Task goal
Exactly reproduce the line containing "The pawn (blue)" together with every line after it, through the end of the entries, and give nothing more.

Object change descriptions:
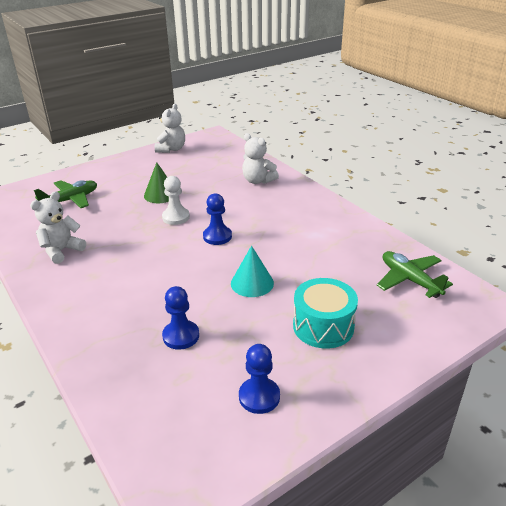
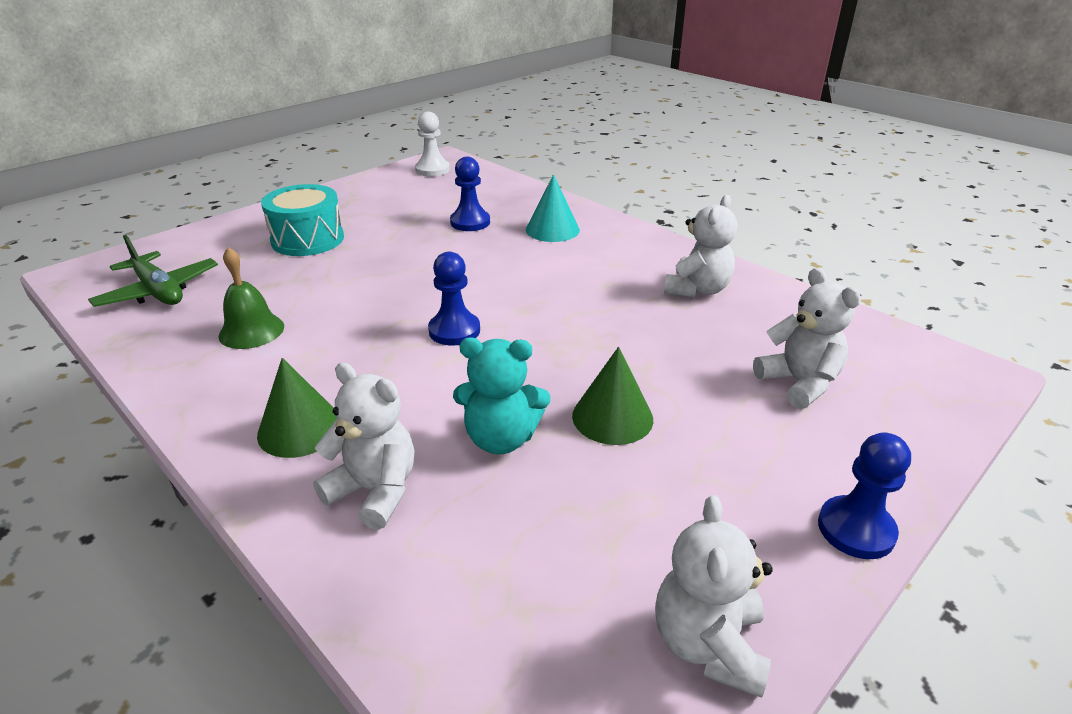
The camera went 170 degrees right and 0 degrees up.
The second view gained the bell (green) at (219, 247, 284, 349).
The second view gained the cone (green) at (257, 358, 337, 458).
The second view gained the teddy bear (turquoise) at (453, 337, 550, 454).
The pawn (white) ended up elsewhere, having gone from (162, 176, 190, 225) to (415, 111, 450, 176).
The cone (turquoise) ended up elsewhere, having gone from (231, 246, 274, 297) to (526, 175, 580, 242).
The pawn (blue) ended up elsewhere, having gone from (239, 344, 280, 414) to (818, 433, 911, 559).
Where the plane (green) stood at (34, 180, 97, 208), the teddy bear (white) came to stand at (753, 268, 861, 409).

Solution for this exercise
The pawn (blue) ended up elsewhere, having gone from (239, 344, 280, 414) to (818, 433, 911, 559).
Where the plane (green) stood at (34, 180, 97, 208), the teddy bear (white) came to stand at (753, 268, 861, 409).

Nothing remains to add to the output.